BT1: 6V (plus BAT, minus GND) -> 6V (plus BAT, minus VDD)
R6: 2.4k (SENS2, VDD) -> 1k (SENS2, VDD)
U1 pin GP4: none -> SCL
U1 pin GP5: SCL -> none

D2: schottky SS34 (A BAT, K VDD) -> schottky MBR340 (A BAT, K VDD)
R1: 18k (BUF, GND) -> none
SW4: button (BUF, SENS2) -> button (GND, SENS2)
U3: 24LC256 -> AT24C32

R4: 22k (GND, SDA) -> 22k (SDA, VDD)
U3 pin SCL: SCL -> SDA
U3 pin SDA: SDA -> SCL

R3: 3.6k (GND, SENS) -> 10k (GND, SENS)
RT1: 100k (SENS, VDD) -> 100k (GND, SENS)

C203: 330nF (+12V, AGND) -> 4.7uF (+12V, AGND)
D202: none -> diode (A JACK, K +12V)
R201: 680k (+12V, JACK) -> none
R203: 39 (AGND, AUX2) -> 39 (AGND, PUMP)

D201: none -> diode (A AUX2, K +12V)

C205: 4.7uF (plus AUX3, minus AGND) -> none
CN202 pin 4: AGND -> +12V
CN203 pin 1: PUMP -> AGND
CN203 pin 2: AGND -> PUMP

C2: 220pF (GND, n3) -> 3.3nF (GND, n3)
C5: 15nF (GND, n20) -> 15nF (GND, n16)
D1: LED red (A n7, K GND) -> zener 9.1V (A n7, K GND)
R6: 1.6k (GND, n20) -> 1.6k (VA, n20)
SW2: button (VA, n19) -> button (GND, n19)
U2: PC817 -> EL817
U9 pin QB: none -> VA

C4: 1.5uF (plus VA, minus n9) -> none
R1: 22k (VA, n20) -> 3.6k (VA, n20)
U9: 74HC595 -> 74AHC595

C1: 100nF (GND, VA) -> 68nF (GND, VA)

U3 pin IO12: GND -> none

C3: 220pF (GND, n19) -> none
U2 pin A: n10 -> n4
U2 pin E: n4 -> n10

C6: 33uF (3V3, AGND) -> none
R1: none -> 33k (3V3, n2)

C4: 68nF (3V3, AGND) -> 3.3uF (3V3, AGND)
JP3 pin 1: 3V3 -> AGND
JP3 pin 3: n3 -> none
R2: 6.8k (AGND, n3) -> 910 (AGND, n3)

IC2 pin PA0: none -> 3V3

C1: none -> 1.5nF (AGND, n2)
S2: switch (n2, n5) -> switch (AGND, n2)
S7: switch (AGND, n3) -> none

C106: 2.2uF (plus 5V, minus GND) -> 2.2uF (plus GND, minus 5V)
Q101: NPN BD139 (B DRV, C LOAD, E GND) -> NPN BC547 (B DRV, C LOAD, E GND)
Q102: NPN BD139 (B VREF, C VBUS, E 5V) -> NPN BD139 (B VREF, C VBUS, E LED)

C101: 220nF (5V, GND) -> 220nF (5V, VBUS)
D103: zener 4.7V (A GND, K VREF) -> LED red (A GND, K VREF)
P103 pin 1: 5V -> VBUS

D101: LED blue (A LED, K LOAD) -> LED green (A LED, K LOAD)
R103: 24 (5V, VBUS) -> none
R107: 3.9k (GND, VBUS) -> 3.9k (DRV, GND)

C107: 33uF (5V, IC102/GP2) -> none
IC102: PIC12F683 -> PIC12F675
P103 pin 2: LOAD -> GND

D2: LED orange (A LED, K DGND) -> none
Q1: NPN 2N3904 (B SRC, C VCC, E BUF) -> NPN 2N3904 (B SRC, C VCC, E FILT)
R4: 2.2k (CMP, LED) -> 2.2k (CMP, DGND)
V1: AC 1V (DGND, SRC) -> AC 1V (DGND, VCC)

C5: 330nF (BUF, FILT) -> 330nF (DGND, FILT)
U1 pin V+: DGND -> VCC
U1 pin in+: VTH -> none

* * * * * * * * *

[Your task] Print all the material, keeping every line identical to the original.

[Solved exercise]
BT1: 6V (plus BAT, minus GND) -> 6V (plus BAT, minus VDD)
R6: 2.4k (SENS2, VDD) -> 1k (SENS2, VDD)
U1 pin GP4: none -> SCL
U1 pin GP5: SCL -> none

D2: schottky SS34 (A BAT, K VDD) -> schottky MBR340 (A BAT, K VDD)
R1: 18k (BUF, GND) -> none
SW4: button (BUF, SENS2) -> button (GND, SENS2)
U3: 24LC256 -> AT24C32

R4: 22k (GND, SDA) -> 22k (SDA, VDD)
U3 pin SCL: SCL -> SDA
U3 pin SDA: SDA -> SCL

R3: 3.6k (GND, SENS) -> 10k (GND, SENS)
RT1: 100k (SENS, VDD) -> 100k (GND, SENS)

C203: 330nF (+12V, AGND) -> 4.7uF (+12V, AGND)
D202: none -> diode (A JACK, K +12V)
R201: 680k (+12V, JACK) -> none
R203: 39 (AGND, AUX2) -> 39 (AGND, PUMP)

D201: none -> diode (A AUX2, K +12V)

C205: 4.7uF (plus AUX3, minus AGND) -> none
CN202 pin 4: AGND -> +12V
CN203 pin 1: PUMP -> AGND
CN203 pin 2: AGND -> PUMP

C2: 220pF (GND, n3) -> 3.3nF (GND, n3)
C5: 15nF (GND, n20) -> 15nF (GND, n16)
D1: LED red (A n7, K GND) -> zener 9.1V (A n7, K GND)
R6: 1.6k (GND, n20) -> 1.6k (VA, n20)
SW2: button (VA, n19) -> button (GND, n19)
U2: PC817 -> EL817
U9 pin QB: none -> VA

C4: 1.5uF (plus VA, minus n9) -> none
R1: 22k (VA, n20) -> 3.6k (VA, n20)
U9: 74HC595 -> 74AHC595

C1: 100nF (GND, VA) -> 68nF (GND, VA)

U3 pin IO12: GND -> none

C3: 220pF (GND, n19) -> none
U2 pin A: n10 -> n4
U2 pin E: n4 -> n10

C6: 33uF (3V3, AGND) -> none
R1: none -> 33k (3V3, n2)

C4: 68nF (3V3, AGND) -> 3.3uF (3V3, AGND)
JP3 pin 1: 3V3 -> AGND
JP3 pin 3: n3 -> none
R2: 6.8k (AGND, n3) -> 910 (AGND, n3)

IC2 pin PA0: none -> 3V3

C1: none -> 1.5nF (AGND, n2)
S2: switch (n2, n5) -> switch (AGND, n2)
S7: switch (AGND, n3) -> none

C106: 2.2uF (plus 5V, minus GND) -> 2.2uF (plus GND, minus 5V)
Q101: NPN BD139 (B DRV, C LOAD, E GND) -> NPN BC547 (B DRV, C LOAD, E GND)
Q102: NPN BD139 (B VREF, C VBUS, E 5V) -> NPN BD139 (B VREF, C VBUS, E LED)

C101: 220nF (5V, GND) -> 220nF (5V, VBUS)
D103: zener 4.7V (A GND, K VREF) -> LED red (A GND, K VREF)
P103 pin 1: 5V -> VBUS

D101: LED blue (A LED, K LOAD) -> LED green (A LED, K LOAD)
R103: 24 (5V, VBUS) -> none
R107: 3.9k (GND, VBUS) -> 3.9k (DRV, GND)

C107: 33uF (5V, IC102/GP2) -> none
IC102: PIC12F683 -> PIC12F675
P103 pin 2: LOAD -> GND

D2: LED orange (A LED, K DGND) -> none
Q1: NPN 2N3904 (B SRC, C VCC, E BUF) -> NPN 2N3904 (B SRC, C VCC, E FILT)
R4: 2.2k (CMP, LED) -> 2.2k (CMP, DGND)
V1: AC 1V (DGND, SRC) -> AC 1V (DGND, VCC)

C5: 330nF (BUF, FILT) -> 330nF (DGND, FILT)
U1 pin V+: DGND -> VCC
U1 pin in+: VTH -> none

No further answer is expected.